STATED GOAL: Please pick out every line in the items below that contains the string "clef", and copy each one in full.

[Extracted data entries]
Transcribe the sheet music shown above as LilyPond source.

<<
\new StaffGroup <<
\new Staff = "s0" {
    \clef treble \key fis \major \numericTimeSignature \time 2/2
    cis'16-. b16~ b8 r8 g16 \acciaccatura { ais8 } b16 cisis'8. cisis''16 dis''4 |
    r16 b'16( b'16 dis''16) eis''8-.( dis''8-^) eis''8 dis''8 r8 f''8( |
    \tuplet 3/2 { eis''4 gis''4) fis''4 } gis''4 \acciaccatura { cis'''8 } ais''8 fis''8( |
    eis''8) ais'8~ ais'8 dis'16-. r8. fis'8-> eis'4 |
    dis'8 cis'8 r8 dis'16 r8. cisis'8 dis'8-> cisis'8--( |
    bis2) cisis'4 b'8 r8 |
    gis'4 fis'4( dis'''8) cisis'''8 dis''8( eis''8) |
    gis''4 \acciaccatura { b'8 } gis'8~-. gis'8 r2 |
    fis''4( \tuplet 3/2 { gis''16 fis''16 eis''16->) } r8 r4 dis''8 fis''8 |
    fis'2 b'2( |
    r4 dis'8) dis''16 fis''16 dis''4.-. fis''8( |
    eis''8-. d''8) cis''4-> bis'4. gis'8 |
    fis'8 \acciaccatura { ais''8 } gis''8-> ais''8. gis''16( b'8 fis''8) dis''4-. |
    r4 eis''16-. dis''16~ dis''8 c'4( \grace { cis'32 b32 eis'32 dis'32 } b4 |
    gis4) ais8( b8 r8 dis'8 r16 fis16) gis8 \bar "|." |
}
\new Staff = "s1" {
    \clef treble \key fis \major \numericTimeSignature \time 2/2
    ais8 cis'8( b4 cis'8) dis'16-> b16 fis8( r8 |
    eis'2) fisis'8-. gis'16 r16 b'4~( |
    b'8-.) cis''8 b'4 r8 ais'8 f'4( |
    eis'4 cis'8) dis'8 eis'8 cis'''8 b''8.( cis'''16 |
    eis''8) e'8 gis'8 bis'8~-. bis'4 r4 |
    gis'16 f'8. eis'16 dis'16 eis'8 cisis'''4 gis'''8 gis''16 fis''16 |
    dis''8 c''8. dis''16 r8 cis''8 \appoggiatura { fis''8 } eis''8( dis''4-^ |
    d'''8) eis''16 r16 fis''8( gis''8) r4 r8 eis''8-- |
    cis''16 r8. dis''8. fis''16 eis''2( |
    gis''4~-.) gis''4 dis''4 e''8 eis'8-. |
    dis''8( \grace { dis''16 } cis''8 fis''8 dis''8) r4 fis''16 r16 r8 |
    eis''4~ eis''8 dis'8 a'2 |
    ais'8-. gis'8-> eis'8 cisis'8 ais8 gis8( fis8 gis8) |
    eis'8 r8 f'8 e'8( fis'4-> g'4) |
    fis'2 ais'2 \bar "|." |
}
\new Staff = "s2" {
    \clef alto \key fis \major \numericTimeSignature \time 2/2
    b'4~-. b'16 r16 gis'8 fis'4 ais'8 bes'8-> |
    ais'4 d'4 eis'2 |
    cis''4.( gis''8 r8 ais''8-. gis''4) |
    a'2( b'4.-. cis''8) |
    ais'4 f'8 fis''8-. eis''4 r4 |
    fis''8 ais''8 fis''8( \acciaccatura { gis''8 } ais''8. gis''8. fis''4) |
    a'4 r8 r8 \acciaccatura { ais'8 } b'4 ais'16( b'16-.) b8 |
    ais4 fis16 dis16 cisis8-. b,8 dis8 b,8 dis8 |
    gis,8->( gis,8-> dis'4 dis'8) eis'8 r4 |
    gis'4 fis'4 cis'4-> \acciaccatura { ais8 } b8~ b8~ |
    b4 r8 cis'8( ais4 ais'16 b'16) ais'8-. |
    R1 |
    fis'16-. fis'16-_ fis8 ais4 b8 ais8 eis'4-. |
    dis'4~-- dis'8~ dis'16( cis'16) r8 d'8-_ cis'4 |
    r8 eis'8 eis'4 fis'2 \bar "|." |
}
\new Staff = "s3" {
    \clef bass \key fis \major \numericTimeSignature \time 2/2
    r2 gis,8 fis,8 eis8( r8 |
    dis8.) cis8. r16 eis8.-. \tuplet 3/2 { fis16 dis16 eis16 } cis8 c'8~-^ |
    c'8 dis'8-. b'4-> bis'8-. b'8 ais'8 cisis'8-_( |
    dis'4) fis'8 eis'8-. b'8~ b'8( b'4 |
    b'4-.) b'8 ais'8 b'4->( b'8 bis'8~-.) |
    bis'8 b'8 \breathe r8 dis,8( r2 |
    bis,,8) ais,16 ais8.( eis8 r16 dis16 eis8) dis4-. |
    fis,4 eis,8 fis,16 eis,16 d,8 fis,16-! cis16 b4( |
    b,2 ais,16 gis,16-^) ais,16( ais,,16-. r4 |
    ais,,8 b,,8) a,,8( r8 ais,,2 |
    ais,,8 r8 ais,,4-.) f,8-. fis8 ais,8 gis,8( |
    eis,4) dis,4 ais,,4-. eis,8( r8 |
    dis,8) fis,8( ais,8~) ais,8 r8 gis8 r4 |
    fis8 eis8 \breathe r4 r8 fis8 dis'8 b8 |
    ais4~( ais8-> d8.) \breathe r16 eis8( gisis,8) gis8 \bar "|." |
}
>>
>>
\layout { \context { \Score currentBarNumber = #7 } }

EXERCISE ANSWER:
    \clef treble \key fis \major \numericTimeSignature \time 2/2
    \clef treble \key fis \major \numericTimeSignature \time 2/2
    \clef alto \key fis \major \numericTimeSignature \time 2/2
    \clef bass \key fis \major \numericTimeSignature \time 2/2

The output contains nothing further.